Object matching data
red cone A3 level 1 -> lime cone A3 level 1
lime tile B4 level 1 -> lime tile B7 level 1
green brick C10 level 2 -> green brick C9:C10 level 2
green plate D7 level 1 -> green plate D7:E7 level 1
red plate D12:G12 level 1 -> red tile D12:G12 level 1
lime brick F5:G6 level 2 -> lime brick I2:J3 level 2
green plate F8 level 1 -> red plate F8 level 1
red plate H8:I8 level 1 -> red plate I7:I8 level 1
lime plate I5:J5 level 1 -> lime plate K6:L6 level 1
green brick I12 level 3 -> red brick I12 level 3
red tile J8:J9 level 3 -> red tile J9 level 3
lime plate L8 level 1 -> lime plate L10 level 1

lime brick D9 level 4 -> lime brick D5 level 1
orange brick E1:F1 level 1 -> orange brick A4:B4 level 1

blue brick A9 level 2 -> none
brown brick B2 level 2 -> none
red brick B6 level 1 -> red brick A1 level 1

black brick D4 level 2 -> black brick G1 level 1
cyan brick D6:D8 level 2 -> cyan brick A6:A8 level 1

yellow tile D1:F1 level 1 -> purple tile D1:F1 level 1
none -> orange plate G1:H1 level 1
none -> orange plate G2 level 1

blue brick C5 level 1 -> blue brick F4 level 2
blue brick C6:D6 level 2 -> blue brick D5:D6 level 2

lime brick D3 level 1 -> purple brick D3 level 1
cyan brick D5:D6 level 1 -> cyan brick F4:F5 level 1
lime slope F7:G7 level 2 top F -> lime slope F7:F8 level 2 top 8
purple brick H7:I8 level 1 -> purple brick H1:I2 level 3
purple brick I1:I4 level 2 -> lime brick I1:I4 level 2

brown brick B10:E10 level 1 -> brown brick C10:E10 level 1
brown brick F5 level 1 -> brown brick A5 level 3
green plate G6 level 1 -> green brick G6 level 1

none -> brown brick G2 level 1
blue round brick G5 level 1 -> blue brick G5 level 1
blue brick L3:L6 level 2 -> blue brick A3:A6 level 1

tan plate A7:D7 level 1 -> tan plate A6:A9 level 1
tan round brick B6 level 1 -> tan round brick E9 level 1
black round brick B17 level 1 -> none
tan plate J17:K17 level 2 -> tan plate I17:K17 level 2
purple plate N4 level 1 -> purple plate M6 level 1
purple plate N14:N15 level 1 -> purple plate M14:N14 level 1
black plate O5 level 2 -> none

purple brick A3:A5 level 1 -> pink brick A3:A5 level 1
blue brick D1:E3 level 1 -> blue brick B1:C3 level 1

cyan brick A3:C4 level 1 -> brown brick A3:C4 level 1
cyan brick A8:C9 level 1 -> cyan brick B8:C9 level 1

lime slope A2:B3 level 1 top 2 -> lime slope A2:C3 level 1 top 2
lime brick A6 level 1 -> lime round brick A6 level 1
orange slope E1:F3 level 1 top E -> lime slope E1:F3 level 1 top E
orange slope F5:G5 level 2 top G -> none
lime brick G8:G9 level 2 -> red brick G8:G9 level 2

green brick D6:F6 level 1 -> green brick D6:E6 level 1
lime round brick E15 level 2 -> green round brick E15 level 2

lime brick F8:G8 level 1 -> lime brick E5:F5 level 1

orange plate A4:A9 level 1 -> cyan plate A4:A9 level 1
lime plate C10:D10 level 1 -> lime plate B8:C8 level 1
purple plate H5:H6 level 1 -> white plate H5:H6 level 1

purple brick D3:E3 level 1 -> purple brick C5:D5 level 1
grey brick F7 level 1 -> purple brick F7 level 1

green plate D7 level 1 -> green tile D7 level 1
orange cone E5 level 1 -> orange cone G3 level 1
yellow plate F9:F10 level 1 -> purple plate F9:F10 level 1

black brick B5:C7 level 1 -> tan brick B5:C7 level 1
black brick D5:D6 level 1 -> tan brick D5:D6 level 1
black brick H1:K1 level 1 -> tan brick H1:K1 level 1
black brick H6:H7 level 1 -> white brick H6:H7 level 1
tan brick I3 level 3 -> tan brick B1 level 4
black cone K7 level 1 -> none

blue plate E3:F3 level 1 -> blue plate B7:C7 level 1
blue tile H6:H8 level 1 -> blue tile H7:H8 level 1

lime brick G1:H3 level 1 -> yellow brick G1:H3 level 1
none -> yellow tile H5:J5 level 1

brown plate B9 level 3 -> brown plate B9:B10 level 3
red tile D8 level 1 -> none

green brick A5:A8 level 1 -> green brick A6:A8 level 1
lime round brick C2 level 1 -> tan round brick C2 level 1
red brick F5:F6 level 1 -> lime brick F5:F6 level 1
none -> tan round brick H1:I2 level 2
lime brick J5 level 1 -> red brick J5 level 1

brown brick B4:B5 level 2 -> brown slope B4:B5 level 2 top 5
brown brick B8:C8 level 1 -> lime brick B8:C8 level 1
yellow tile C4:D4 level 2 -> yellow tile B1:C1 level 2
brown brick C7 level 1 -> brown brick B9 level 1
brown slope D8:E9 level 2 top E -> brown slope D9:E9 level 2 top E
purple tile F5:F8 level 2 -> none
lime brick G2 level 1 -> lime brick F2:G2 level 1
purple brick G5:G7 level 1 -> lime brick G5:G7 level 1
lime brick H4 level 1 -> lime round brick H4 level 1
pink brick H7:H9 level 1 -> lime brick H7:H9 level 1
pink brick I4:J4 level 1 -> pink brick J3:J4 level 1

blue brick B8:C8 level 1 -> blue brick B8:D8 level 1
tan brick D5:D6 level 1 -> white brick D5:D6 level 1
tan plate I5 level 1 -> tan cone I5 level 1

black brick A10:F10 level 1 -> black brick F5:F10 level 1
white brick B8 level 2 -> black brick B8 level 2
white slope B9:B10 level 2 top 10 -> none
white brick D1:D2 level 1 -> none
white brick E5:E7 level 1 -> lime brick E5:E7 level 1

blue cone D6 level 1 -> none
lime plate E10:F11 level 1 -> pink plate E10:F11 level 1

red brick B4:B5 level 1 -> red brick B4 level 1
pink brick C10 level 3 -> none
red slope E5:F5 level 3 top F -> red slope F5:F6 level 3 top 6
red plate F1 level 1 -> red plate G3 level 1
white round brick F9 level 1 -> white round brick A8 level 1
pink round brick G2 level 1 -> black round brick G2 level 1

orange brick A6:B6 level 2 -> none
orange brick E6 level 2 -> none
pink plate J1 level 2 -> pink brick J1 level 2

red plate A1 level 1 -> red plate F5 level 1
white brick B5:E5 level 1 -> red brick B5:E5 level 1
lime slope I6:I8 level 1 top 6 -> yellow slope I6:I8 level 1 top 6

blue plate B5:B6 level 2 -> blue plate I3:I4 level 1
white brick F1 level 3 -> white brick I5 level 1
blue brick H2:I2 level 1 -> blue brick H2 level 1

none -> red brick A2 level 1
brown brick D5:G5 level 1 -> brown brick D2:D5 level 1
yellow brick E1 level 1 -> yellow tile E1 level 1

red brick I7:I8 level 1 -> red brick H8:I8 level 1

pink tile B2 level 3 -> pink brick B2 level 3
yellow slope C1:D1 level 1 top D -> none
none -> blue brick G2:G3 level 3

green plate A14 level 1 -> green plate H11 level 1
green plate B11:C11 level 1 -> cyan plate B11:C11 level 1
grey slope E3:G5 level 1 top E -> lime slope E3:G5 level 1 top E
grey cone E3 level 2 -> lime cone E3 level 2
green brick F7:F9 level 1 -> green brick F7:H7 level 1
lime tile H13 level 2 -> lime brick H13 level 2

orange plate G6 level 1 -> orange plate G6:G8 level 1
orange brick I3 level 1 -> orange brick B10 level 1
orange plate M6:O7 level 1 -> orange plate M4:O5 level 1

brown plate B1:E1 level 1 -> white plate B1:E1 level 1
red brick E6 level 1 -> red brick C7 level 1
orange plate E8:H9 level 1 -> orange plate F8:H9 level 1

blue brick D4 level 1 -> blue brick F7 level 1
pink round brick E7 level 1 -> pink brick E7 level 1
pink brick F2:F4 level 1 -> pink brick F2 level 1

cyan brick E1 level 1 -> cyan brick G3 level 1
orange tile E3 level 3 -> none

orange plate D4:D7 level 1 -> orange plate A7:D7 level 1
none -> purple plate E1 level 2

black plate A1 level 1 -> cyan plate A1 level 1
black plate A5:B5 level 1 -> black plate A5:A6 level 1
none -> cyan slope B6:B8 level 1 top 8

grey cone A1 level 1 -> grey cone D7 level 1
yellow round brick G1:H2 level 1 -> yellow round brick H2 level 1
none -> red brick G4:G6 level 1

■ EXERCISE DETAILS ■
Return exactly the lines from the beginning of the data above through the one containing "purple brick H7:I8", please. Include both end lines and add nothing else.

■ EXERCISE RESPONSE ■
red cone A3 level 1 -> lime cone A3 level 1
lime tile B4 level 1 -> lime tile B7 level 1
green brick C10 level 2 -> green brick C9:C10 level 2
green plate D7 level 1 -> green plate D7:E7 level 1
red plate D12:G12 level 1 -> red tile D12:G12 level 1
lime brick F5:G6 level 2 -> lime brick I2:J3 level 2
green plate F8 level 1 -> red plate F8 level 1
red plate H8:I8 level 1 -> red plate I7:I8 level 1
lime plate I5:J5 level 1 -> lime plate K6:L6 level 1
green brick I12 level 3 -> red brick I12 level 3
red tile J8:J9 level 3 -> red tile J9 level 3
lime plate L8 level 1 -> lime plate L10 level 1

lime brick D9 level 4 -> lime brick D5 level 1
orange brick E1:F1 level 1 -> orange brick A4:B4 level 1

blue brick A9 level 2 -> none
brown brick B2 level 2 -> none
red brick B6 level 1 -> red brick A1 level 1

black brick D4 level 2 -> black brick G1 level 1
cyan brick D6:D8 level 2 -> cyan brick A6:A8 level 1

yellow tile D1:F1 level 1 -> purple tile D1:F1 level 1
none -> orange plate G1:H1 level 1
none -> orange plate G2 level 1

blue brick C5 level 1 -> blue brick F4 level 2
blue brick C6:D6 level 2 -> blue brick D5:D6 level 2

lime brick D3 level 1 -> purple brick D3 level 1
cyan brick D5:D6 level 1 -> cyan brick F4:F5 level 1
lime slope F7:G7 level 2 top F -> lime slope F7:F8 level 2 top 8
purple brick H7:I8 level 1 -> purple brick H1:I2 level 3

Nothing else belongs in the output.